## What you need to do
Write only the number of lines in the entries that hold the string "beignet".

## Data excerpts
[Start of section]

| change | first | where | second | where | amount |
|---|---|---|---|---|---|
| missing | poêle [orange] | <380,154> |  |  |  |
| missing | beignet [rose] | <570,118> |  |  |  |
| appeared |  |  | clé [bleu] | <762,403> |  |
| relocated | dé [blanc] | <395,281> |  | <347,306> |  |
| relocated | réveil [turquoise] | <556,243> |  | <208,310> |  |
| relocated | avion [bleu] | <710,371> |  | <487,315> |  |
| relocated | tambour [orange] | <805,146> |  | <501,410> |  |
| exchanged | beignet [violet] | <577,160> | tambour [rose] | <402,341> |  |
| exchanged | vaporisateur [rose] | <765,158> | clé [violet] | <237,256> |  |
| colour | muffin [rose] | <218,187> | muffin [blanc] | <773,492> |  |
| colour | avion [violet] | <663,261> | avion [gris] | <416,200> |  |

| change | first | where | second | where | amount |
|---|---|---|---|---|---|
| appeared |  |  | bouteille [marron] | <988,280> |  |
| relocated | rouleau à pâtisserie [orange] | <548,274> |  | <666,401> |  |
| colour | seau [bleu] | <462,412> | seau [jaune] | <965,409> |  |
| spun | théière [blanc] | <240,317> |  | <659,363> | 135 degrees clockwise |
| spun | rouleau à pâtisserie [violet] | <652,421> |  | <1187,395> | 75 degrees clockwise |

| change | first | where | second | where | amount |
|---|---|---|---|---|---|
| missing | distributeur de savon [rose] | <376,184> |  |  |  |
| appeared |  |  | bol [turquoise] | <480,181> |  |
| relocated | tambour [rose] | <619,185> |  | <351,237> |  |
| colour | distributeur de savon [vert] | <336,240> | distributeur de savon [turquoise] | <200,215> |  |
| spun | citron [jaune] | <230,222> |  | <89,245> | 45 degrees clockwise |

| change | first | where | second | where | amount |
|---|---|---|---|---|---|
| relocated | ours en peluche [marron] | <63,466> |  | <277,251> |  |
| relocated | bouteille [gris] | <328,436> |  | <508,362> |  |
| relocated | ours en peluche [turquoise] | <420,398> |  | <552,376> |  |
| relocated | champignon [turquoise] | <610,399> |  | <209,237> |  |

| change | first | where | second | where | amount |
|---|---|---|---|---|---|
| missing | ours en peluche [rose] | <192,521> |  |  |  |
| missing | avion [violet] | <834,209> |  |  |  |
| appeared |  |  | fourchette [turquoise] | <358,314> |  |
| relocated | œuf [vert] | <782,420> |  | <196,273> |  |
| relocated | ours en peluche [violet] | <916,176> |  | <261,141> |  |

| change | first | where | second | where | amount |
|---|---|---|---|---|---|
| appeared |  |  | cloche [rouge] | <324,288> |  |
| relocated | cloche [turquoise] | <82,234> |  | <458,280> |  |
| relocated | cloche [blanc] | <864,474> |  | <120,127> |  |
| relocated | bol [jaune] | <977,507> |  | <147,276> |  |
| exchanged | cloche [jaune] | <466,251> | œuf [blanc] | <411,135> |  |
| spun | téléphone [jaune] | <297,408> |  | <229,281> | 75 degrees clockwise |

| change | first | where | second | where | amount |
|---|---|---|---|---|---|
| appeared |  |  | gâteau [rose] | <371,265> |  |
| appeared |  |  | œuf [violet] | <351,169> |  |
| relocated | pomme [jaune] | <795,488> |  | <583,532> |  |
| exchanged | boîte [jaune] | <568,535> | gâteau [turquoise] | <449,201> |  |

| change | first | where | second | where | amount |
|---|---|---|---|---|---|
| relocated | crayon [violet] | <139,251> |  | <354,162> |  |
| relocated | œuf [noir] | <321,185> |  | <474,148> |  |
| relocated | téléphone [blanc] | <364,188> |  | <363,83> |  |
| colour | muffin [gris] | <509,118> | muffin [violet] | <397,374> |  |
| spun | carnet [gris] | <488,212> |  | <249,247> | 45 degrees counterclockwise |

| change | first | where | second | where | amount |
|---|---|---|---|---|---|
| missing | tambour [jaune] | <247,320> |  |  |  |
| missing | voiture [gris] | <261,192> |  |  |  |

[End of section]

## Answer section
2